*DATASET EXTRACT*.

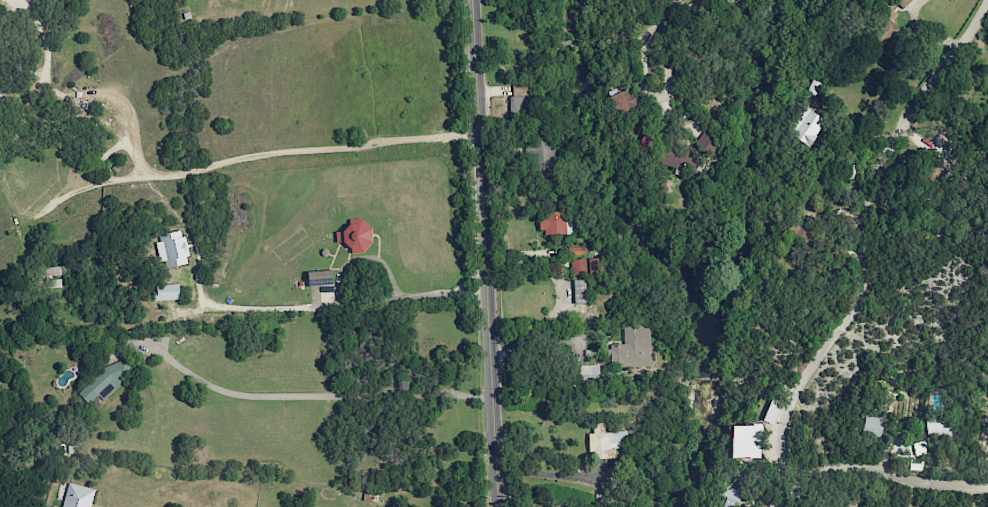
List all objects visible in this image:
building: (738, 0)
road: (674, 10)
building: (883, 33)
building: (814, 84)
building: (519, 89)
road: (78, 94)
road: (656, 98)
building: (622, 101)
building: (521, 107)
building: (805, 126)
building: (707, 143)
building: (539, 156)
road: (254, 158)
building: (676, 159)
building: (851, 171)
building: (555, 223)
building: (354, 237)
building: (171, 248)
road: (486, 250)
building: (576, 251)
building: (577, 266)
building: (594, 266)
building: (54, 271)
building: (319, 278)
road: (559, 291)
building: (578, 291)
building: (167, 292)
road: (330, 304)
road: (845, 326)
building: (632, 347)
building: (588, 373)
building: (106, 381)
road: (316, 396)
building: (872, 425)
building: (937, 427)
building: (745, 441)
building: (607, 443)
building: (919, 448)
building: (78, 496)
building: (727, 498)
road: (498, 504)
building: (53, 506)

*ABOUT THIS EXERCISE*.
Copy the whole listing above word for word but do not carry over the pictures.

*FINAL ANSWER*.
List all objects visible in this image:
building: (738, 0)
road: (674, 10)
building: (883, 33)
building: (814, 84)
building: (519, 89)
road: (78, 94)
road: (656, 98)
building: (622, 101)
building: (521, 107)
building: (805, 126)
building: (707, 143)
building: (539, 156)
road: (254, 158)
building: (676, 159)
building: (851, 171)
building: (555, 223)
building: (354, 237)
building: (171, 248)
road: (486, 250)
building: (576, 251)
building: (577, 266)
building: (594, 266)
building: (54, 271)
building: (319, 278)
road: (559, 291)
building: (578, 291)
building: (167, 292)
road: (330, 304)
road: (845, 326)
building: (632, 347)
building: (588, 373)
building: (106, 381)
road: (316, 396)
building: (872, 425)
building: (937, 427)
building: (745, 441)
building: (607, 443)
building: (919, 448)
building: (78, 496)
building: (727, 498)
road: (498, 504)
building: (53, 506)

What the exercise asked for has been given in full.